EXERCISE: Only one stretch of the listing below is wanted: every line from the first to the line containing "GreenRing (1st from left in the first image)", set down exactly.

SUPPLIED DATA:

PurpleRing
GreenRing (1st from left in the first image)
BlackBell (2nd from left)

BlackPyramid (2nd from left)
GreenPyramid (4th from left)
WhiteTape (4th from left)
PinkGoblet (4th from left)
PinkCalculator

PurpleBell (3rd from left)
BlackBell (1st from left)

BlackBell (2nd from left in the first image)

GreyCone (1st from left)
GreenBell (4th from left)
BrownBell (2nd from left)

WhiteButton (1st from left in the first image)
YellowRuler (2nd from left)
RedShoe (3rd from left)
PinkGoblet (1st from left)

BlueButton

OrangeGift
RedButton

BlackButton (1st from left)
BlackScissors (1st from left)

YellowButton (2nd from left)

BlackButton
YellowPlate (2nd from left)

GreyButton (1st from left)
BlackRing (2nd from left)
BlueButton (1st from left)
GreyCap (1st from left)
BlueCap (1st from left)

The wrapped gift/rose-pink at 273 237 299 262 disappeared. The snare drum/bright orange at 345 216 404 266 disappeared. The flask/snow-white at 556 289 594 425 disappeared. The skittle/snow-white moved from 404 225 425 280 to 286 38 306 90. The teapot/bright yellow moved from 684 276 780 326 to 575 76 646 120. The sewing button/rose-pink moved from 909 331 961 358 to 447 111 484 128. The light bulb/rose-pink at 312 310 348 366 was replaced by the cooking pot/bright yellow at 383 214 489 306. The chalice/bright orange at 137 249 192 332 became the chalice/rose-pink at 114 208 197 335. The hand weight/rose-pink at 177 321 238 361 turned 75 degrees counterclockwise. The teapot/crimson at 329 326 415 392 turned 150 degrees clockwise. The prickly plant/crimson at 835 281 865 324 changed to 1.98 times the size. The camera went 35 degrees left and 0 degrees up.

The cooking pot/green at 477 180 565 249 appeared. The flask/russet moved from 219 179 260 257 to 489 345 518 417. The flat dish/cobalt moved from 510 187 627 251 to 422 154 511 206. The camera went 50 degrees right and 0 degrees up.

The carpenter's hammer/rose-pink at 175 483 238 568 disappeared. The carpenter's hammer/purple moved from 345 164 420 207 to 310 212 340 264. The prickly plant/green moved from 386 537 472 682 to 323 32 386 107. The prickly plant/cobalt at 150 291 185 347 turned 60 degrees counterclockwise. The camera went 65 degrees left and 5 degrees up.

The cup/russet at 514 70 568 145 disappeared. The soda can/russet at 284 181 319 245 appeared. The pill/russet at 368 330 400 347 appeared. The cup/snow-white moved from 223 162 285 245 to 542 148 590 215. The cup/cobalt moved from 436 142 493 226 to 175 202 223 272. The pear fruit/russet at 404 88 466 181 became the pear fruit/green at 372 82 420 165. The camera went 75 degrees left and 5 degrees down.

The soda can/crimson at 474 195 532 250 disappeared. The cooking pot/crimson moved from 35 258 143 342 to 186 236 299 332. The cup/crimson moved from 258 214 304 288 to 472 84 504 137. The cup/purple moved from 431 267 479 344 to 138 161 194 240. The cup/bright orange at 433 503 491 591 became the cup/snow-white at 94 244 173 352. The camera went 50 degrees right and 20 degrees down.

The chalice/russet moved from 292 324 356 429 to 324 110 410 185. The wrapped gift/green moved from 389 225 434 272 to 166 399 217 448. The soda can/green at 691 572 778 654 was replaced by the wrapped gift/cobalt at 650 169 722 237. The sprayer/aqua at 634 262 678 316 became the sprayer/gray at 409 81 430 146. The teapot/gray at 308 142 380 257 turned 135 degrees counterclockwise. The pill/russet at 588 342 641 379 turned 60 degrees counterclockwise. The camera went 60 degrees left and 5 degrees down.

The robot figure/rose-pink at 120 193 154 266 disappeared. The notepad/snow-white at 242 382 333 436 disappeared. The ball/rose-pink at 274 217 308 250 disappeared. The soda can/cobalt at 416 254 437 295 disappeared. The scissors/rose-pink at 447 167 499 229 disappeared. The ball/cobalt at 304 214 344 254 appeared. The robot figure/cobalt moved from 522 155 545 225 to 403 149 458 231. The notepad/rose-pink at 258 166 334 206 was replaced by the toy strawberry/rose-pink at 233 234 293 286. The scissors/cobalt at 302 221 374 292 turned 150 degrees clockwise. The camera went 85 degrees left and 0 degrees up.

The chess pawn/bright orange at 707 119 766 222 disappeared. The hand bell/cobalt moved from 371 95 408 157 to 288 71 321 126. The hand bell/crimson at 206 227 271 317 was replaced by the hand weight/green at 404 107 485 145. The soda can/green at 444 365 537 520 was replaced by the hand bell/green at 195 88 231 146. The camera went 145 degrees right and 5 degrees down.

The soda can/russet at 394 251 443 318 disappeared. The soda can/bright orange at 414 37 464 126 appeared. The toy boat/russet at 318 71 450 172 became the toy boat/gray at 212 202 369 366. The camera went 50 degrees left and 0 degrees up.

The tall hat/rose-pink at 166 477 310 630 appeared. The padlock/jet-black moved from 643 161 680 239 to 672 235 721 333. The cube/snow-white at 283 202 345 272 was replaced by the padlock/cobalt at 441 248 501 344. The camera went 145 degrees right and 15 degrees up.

RESPONSE TO THE TASK:
PurpleRing
GreenRing (1st from left in the first image)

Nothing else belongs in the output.